• Task prompt
Copy every item below word for word, and leave the pictures out of your copy.

-- start of Listed records --

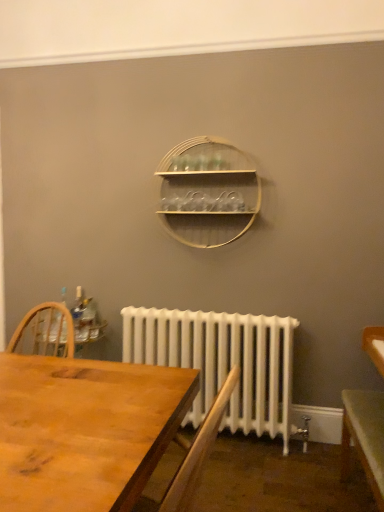
Question: Is wooden at center in front of white painted radiator at lower center?

Choices:
 (A) no
 (B) yes

Answer: (A)

Question: Is wooden at center to the right of white painted radiator at lower center from the viewer's perspective?

Choices:
 (A) no
 (B) yes

Answer: (A)

Question: Is wooden at center directly adjacent to white painted radiator at lower center?

Choices:
 (A) no
 (B) yes

Answer: (A)

Question: Does wooden at center have a lesser width compared to white painted radiator at lower center?

Choices:
 (A) no
 (B) yes

Answer: (B)

Question: Does wooden at center have a smaller size compared to white painted radiator at lower center?

Choices:
 (A) no
 (B) yes

Answer: (B)

Question: Is wooden desk at center inside the boundaries of clear plastic bottle at left, or outside?

Choices:
 (A) outside
 (B) inside

Answer: (A)

Question: Is wooden desk at center in front of or behind clear plastic bottle at left in the image?

Choices:
 (A) front
 (B) behind

Answer: (A)

Question: Is wooden desk at center taller or shorter than clear plastic bottle at left?

Choices:
 (A) short
 (B) tall

Answer: (B)

Question: From the image's perspective, is wooden desk at center above or below clear plastic bottle at left?

Choices:
 (A) below
 (B) above

Answer: (A)

Question: In terms of height, does wooden at center look taller or shorter compared to clear plastic bottle at left?

Choices:
 (A) short
 (B) tall

Answer: (B)

Question: Is wooden at center bigger or smaller than clear plastic bottle at left?

Choices:
 (A) big
 (B) small

Answer: (A)

Question: Would you say wooden at center is inside or outside clear plastic bottle at left?

Choices:
 (A) inside
 (B) outside

Answer: (B)

Question: Is wooden at center in front of or behind clear plastic bottle at left in the image?

Choices:
 (A) behind
 (B) front

Answer: (B)

Question: From the image's perspective, relative to white painted radiator at lower center, is wooden at center above or below?

Choices:
 (A) above
 (B) below

Answer: (A)

Question: In terms of width, does wooden at center look wider or thinner when compared to white painted radiator at lower center?

Choices:
 (A) thin
 (B) wide

Answer: (A)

-- end of Listed records --

• Exercise result
Question: Is wooden at center in front of white painted radiator at lower center?

Choices:
 (A) no
 (B) yes

Answer: (A)

Question: Is wooden at center to the right of white painted radiator at lower center from the viewer's perspective?

Choices:
 (A) no
 (B) yes

Answer: (A)

Question: Is wooden at center directly adjacent to white painted radiator at lower center?

Choices:
 (A) no
 (B) yes

Answer: (A)

Question: Does wooden at center have a lesser width compared to white painted radiator at lower center?

Choices:
 (A) no
 (B) yes

Answer: (B)

Question: Does wooden at center have a smaller size compared to white painted radiator at lower center?

Choices:
 (A) no
 (B) yes

Answer: (B)

Question: Is wooden desk at center inside the boundaries of clear plastic bottle at left, or outside?

Choices:
 (A) outside
 (B) inside

Answer: (A)

Question: Is wooden desk at center in front of or behind clear plastic bottle at left in the image?

Choices:
 (A) front
 (B) behind

Answer: (A)

Question: Is wooden desk at center taller or shorter than clear plastic bottle at left?

Choices:
 (A) short
 (B) tall

Answer: (B)

Question: From the image's perspective, is wooden desk at center above or below clear plastic bottle at left?

Choices:
 (A) below
 (B) above

Answer: (A)

Question: In terms of height, does wooden at center look taller or shorter compared to clear plastic bottle at left?

Choices:
 (A) short
 (B) tall

Answer: (B)

Question: Is wooden at center bigger or smaller than clear plastic bottle at left?

Choices:
 (A) big
 (B) small

Answer: (A)

Question: Would you say wooden at center is inside or outside clear plastic bottle at left?

Choices:
 (A) inside
 (B) outside

Answer: (B)

Question: Is wooden at center in front of or behind clear plastic bottle at left in the image?

Choices:
 (A) behind
 (B) front

Answer: (B)

Question: From the image's perspective, relative to white painted radiator at lower center, is wooden at center above or below?

Choices:
 (A) above
 (B) below

Answer: (A)

Question: In terms of width, does wooden at center look wider or thinner when compared to white painted radiator at lower center?

Choices:
 (A) thin
 (B) wide

Answer: (A)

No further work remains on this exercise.